What to work on: Copy each line below in which the string "insert" appears.

Given data:
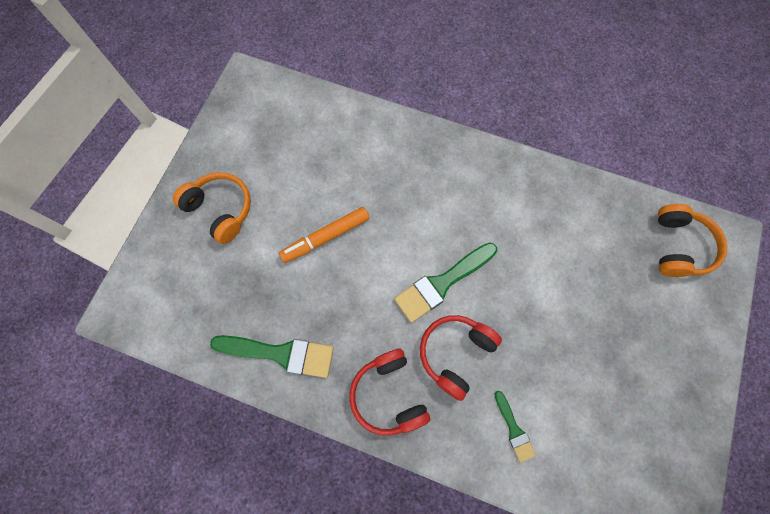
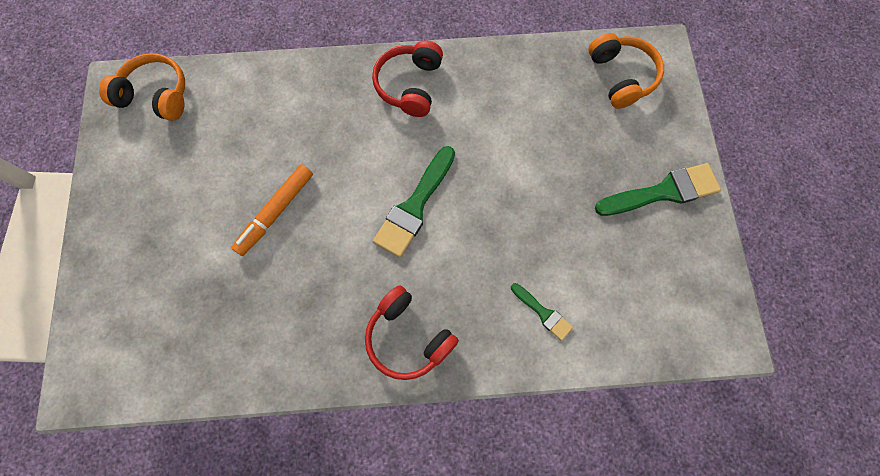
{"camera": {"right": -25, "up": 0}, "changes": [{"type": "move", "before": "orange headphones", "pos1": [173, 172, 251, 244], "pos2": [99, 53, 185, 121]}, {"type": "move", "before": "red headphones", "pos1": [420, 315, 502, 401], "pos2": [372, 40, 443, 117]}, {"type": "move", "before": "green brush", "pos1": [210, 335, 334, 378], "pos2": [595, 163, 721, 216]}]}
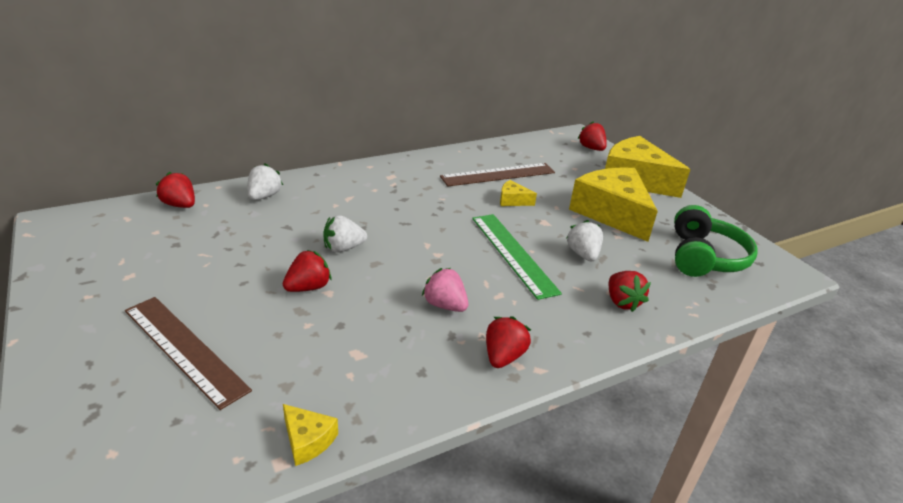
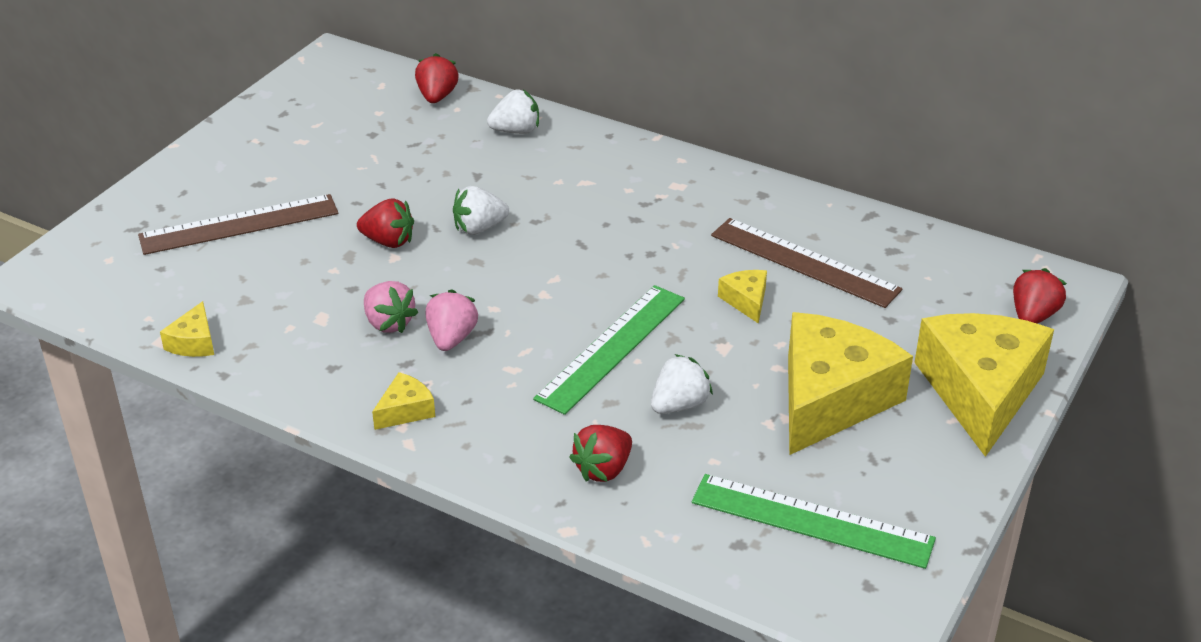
{"camera": {"right": 60, "up": 5}, "changes": [{"type": "rotate", "before": "brown ruler", "pos1": [125, 297, 252, 410], "pos2": [138, 194, 338, 255], "turn": 60}, {"type": "insert", "after": "pink strawberry", "pos2": [364, 281, 418, 333]}, {"type": "replace", "before": "red strawberry", "after": "yellow cheese", "pos1": [486, 316, 531, 368], "pos2": [372, 372, 435, 430]}, {"type": "rotate", "before": "white strawberry", "pos1": [323, 215, 367, 253], "pos2": [453, 186, 509, 235], "turn": -60}, {"type": "replace", "before": "green headphones", "after": "green ruler", "pos1": [674, 205, 758, 277], "pos2": [692, 474, 936, 569]}]}
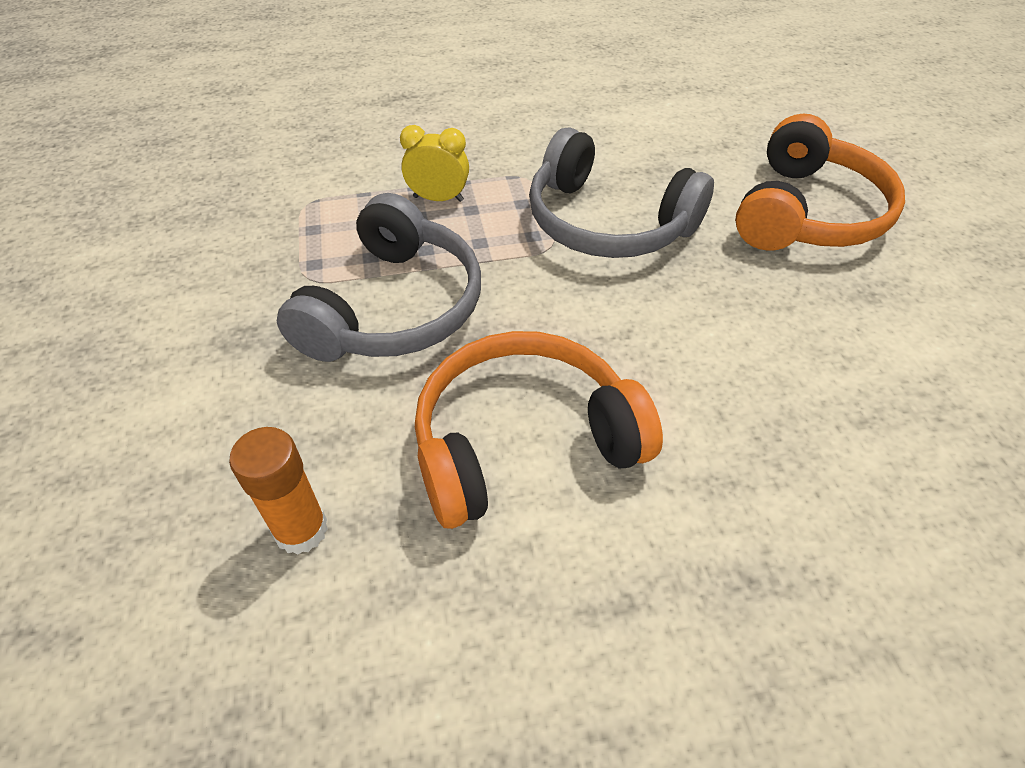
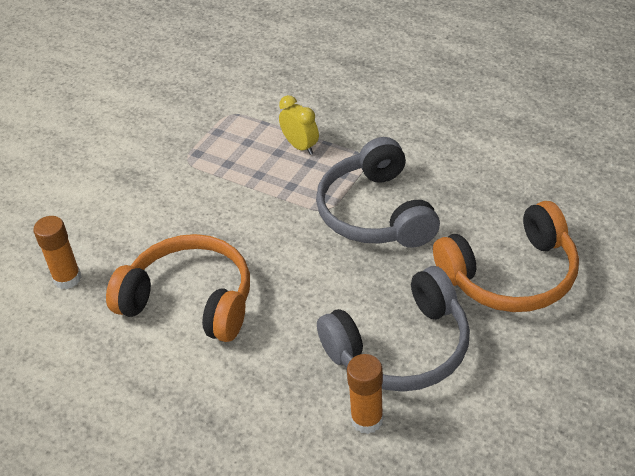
{"camera": {"right": 45, "up": -5}, "changes": [{"type": "move", "before": "grey headphones", "pos1": [277, 193, 481, 362], "pos2": [317, 266, 470, 392]}, {"type": "insert", "after": "orange glue stick", "pos2": [347, 354, 384, 434]}]}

Answer to this task:
{"camera": {"right": 60, "up": 5}, "changes": [{"type": "rotate", "before": "brown ruler", "pos1": [125, 297, 252, 410], "pos2": [138, 194, 338, 255], "turn": 60}, {"type": "insert", "after": "pink strawberry", "pos2": [364, 281, 418, 333]}, {"type": "replace", "before": "red strawberry", "after": "yellow cheese", "pos1": [486, 316, 531, 368], "pos2": [372, 372, 435, 430]}, {"type": "rotate", "before": "white strawberry", "pos1": [323, 215, 367, 253], "pos2": [453, 186, 509, 235], "turn": -60}, {"type": "replace", "before": "green headphones", "after": "green ruler", "pos1": [674, 205, 758, 277], "pos2": [692, 474, 936, 569]}]}
{"camera": {"right": 45, "up": -5}, "changes": [{"type": "move", "before": "grey headphones", "pos1": [277, 193, 481, 362], "pos2": [317, 266, 470, 392]}, {"type": "insert", "after": "orange glue stick", "pos2": [347, 354, 384, 434]}]}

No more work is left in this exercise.